----- Dataset entries

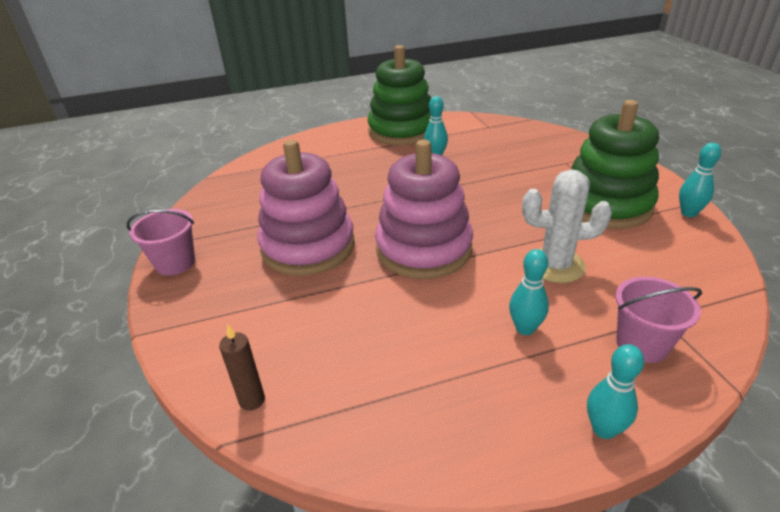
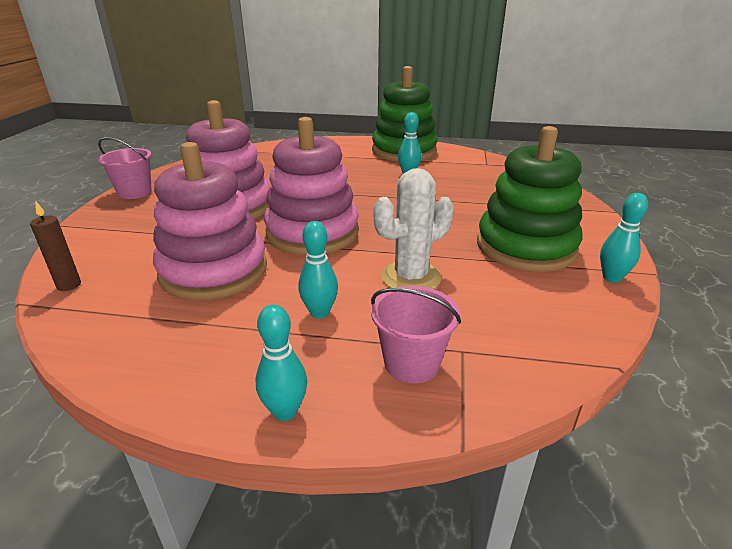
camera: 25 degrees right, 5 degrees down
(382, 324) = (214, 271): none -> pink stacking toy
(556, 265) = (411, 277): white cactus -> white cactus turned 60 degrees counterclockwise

----------
----- Dataset entries

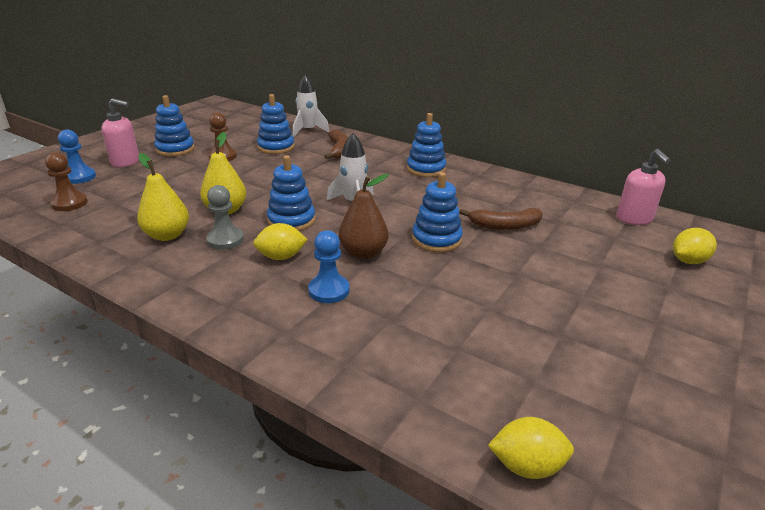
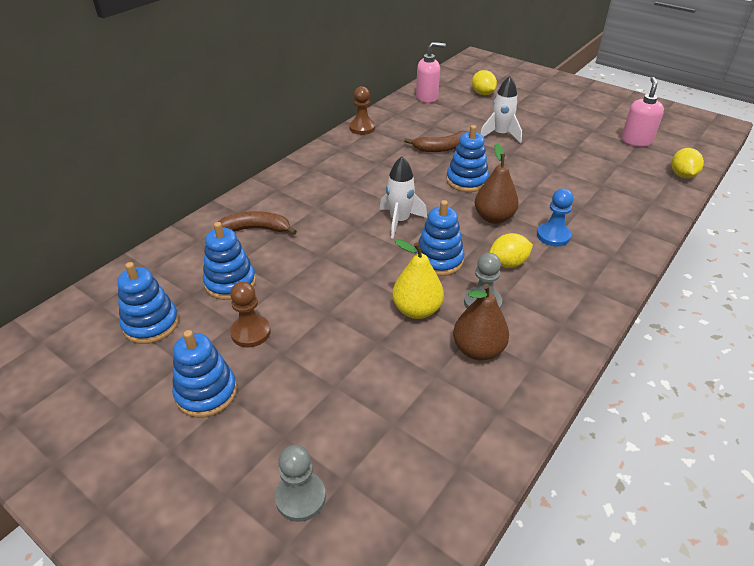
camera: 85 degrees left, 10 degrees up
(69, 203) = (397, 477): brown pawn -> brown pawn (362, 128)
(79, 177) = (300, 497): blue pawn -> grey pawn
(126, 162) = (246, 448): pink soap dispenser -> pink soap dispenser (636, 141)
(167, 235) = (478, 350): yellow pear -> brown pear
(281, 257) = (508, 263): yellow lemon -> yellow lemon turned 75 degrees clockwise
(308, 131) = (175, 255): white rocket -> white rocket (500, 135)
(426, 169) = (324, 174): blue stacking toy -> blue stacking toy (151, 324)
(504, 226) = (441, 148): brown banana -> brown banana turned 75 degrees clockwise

----------

Retype exactly the span of lines from the one with "camera: 25 degrees right, 5 degrees down" through the one with "(556, 265) = (411, 277): white"; include both ends and omit the rest of the material.

camera: 25 degrees right, 5 degrees down
(382, 324) = (214, 271): none -> pink stacking toy
(556, 265) = (411, 277): white cactus -> white cactus turned 60 degrees counterclockwise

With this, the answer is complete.